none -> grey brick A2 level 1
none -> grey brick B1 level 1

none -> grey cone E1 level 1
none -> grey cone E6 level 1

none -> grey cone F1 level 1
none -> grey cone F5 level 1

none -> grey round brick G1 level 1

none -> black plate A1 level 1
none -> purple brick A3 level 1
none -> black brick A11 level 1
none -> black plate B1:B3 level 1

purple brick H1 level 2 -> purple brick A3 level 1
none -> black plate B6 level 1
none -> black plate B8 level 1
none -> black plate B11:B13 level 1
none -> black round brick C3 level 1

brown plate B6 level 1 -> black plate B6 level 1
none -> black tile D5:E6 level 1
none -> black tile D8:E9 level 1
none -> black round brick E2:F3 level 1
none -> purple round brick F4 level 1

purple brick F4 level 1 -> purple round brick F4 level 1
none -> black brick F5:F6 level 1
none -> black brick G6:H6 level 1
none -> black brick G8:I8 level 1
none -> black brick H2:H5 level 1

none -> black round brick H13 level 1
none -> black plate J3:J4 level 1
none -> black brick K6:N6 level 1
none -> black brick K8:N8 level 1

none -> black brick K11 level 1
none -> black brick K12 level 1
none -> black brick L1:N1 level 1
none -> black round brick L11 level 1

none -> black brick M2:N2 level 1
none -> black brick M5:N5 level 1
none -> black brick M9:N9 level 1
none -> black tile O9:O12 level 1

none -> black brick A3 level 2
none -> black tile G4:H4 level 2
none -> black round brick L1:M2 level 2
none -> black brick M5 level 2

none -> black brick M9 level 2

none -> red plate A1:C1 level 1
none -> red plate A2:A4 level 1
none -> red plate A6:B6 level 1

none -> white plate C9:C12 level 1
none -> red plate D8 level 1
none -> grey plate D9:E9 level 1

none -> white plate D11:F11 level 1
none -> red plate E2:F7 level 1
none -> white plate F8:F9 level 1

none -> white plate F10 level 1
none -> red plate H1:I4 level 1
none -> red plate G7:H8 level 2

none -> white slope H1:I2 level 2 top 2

--*--

Exercise brief: Repeat the data in its entirety, word for word.

Answer for the task:
none -> grey brick A2 level 1
none -> grey brick B1 level 1

none -> grey cone E1 level 1
none -> grey cone E6 level 1

none -> grey cone F1 level 1
none -> grey cone F5 level 1

none -> grey round brick G1 level 1

none -> black plate A1 level 1
none -> purple brick A3 level 1
none -> black brick A11 level 1
none -> black plate B1:B3 level 1

purple brick H1 level 2 -> purple brick A3 level 1
none -> black plate B6 level 1
none -> black plate B8 level 1
none -> black plate B11:B13 level 1
none -> black round brick C3 level 1

brown plate B6 level 1 -> black plate B6 level 1
none -> black tile D5:E6 level 1
none -> black tile D8:E9 level 1
none -> black round brick E2:F3 level 1
none -> purple round brick F4 level 1

purple brick F4 level 1 -> purple round brick F4 level 1
none -> black brick F5:F6 level 1
none -> black brick G6:H6 level 1
none -> black brick G8:I8 level 1
none -> black brick H2:H5 level 1

none -> black round brick H13 level 1
none -> black plate J3:J4 level 1
none -> black brick K6:N6 level 1
none -> black brick K8:N8 level 1

none -> black brick K11 level 1
none -> black brick K12 level 1
none -> black brick L1:N1 level 1
none -> black round brick L11 level 1

none -> black brick M2:N2 level 1
none -> black brick M5:N5 level 1
none -> black brick M9:N9 level 1
none -> black tile O9:O12 level 1

none -> black brick A3 level 2
none -> black tile G4:H4 level 2
none -> black round brick L1:M2 level 2
none -> black brick M5 level 2

none -> black brick M9 level 2

none -> red plate A1:C1 level 1
none -> red plate A2:A4 level 1
none -> red plate A6:B6 level 1

none -> white plate C9:C12 level 1
none -> red plate D8 level 1
none -> grey plate D9:E9 level 1

none -> white plate D11:F11 level 1
none -> red plate E2:F7 level 1
none -> white plate F8:F9 level 1

none -> white plate F10 level 1
none -> red plate H1:I4 level 1
none -> red plate G7:H8 level 2

none -> white slope H1:I2 level 2 top 2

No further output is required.